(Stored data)
···
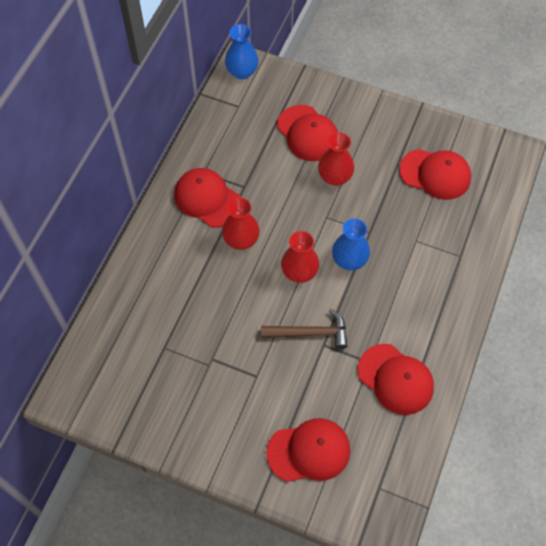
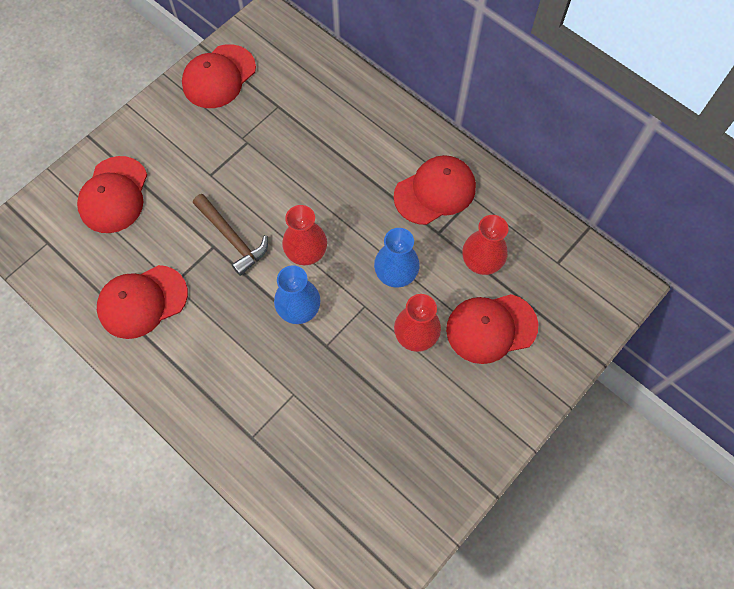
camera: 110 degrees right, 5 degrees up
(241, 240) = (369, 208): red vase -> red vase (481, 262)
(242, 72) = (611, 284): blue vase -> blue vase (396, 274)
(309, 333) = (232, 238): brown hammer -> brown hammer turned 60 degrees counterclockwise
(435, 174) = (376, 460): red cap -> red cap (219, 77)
···
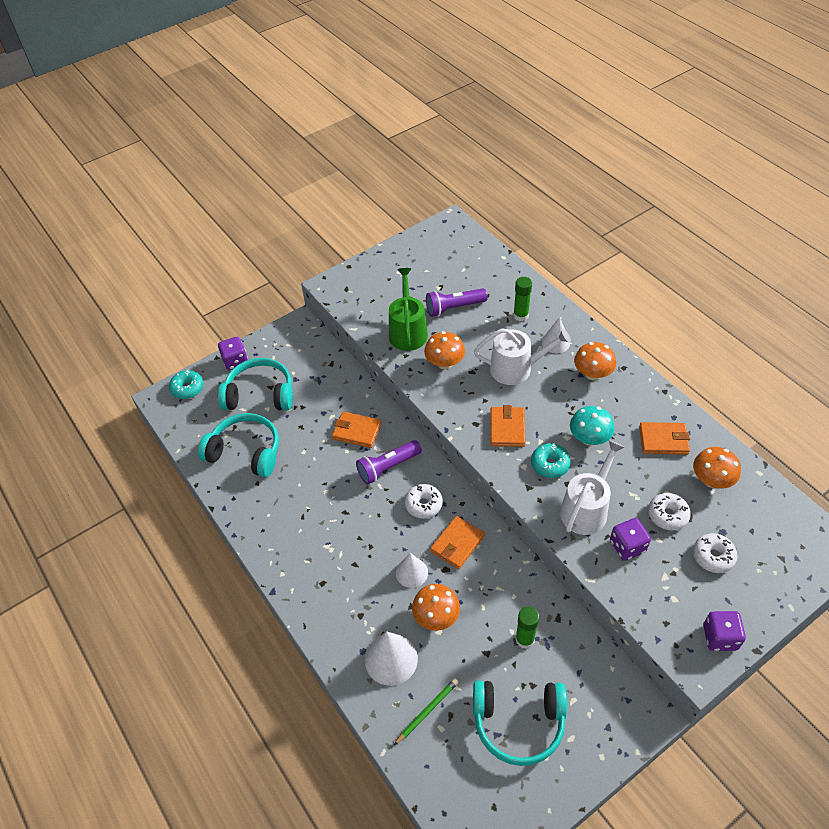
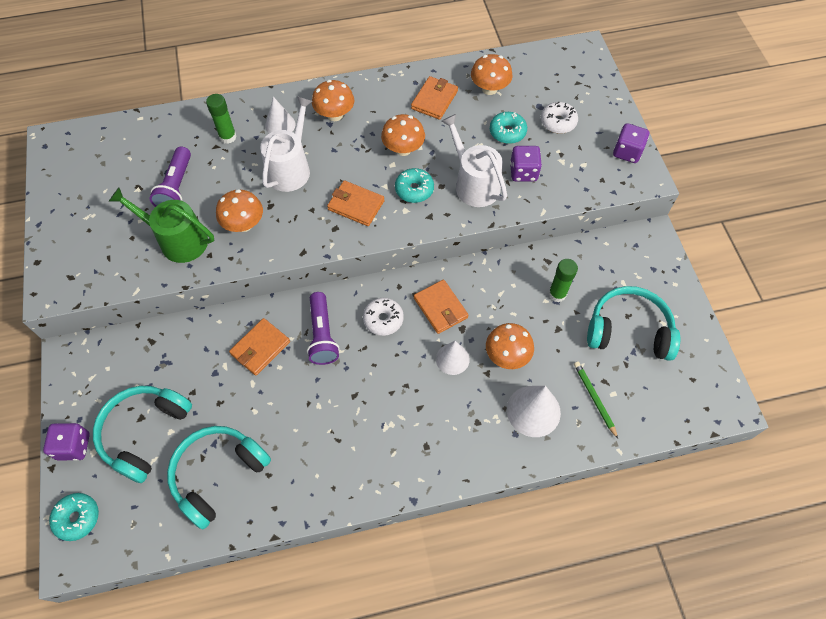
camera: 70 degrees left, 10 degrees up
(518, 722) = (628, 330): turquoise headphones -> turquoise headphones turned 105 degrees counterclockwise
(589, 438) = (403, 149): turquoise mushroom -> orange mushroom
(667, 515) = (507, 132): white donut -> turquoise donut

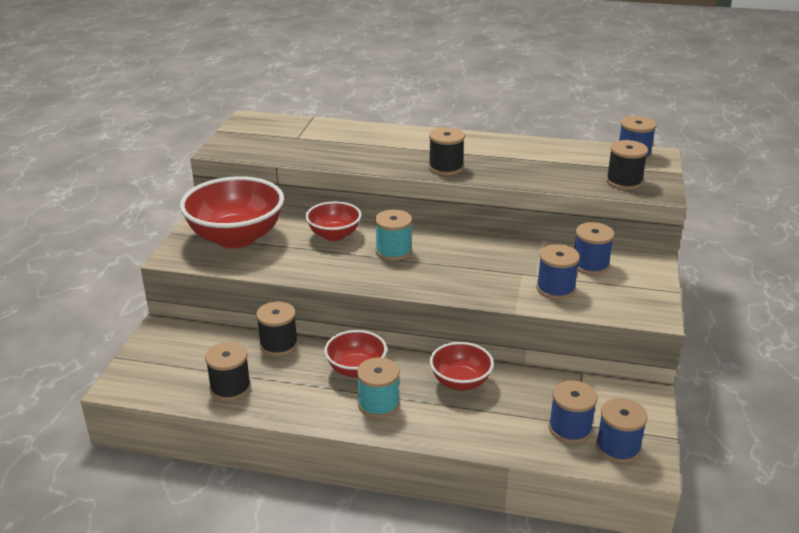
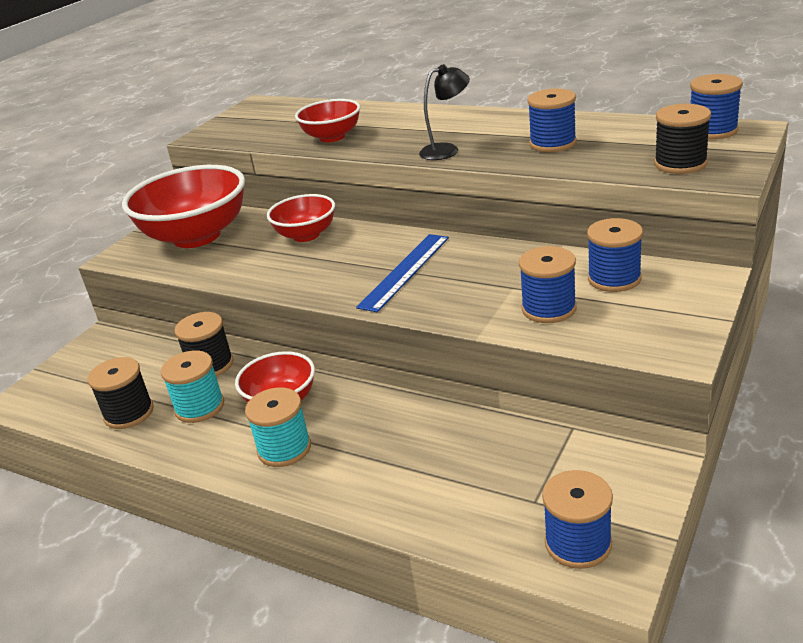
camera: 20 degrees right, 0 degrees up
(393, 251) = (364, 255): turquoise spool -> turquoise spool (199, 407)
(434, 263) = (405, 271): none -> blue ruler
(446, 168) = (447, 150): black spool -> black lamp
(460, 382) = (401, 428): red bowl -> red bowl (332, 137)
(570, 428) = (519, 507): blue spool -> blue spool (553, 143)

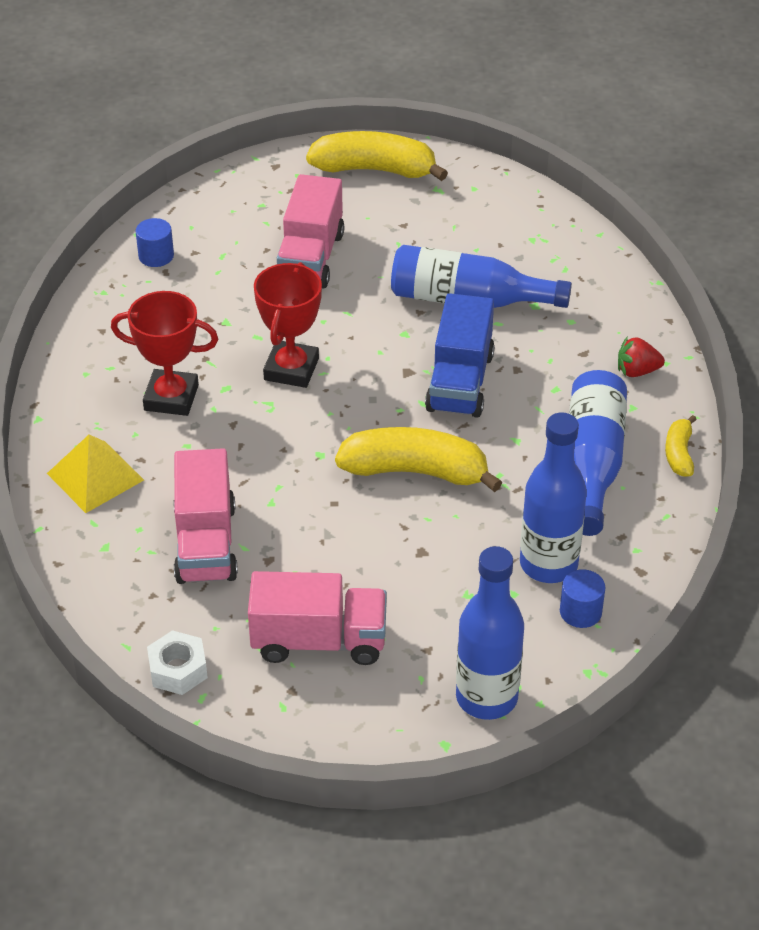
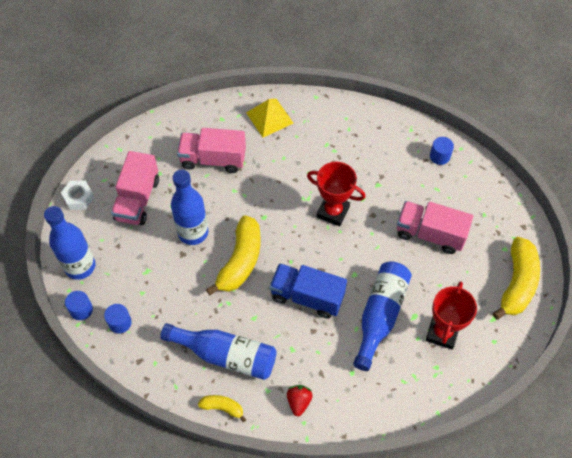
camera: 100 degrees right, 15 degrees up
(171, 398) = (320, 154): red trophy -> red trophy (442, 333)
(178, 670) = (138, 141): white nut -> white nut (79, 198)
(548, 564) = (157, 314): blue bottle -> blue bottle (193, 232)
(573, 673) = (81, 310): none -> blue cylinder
···
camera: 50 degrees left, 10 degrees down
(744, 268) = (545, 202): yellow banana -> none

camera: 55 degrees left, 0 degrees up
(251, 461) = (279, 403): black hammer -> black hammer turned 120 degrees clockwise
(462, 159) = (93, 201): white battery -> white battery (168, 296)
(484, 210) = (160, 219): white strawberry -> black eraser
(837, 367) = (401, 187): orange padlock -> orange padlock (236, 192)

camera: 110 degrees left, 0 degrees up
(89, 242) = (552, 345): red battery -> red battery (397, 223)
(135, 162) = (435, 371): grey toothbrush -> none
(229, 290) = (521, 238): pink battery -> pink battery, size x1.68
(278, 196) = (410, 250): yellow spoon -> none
···
▸ **About this task**
Reply with nothing but the count of lines in the entries above that contain "none".

▸ **Answer for this exercise**
5